Collected data —
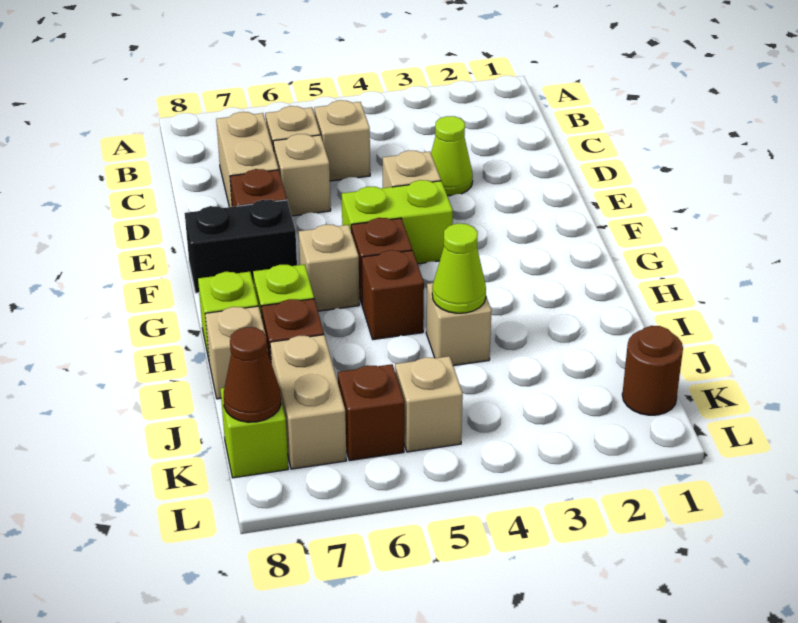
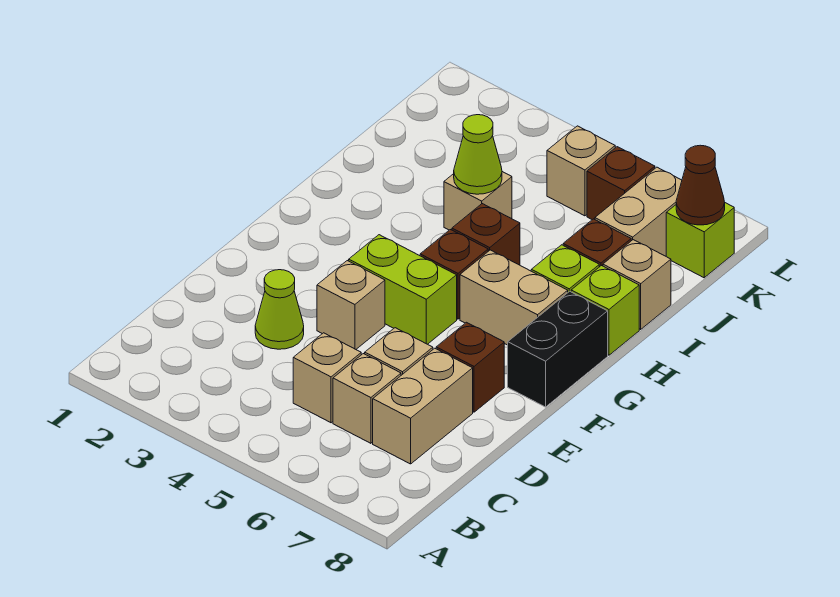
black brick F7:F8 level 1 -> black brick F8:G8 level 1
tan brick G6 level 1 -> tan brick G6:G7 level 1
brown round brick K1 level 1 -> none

What needs to be done —
Please transcribe the listing above verbatim and exclude every picture.

Solved exercise —
black brick F7:F8 level 1 -> black brick F8:G8 level 1
tan brick G6 level 1 -> tan brick G6:G7 level 1
brown round brick K1 level 1 -> none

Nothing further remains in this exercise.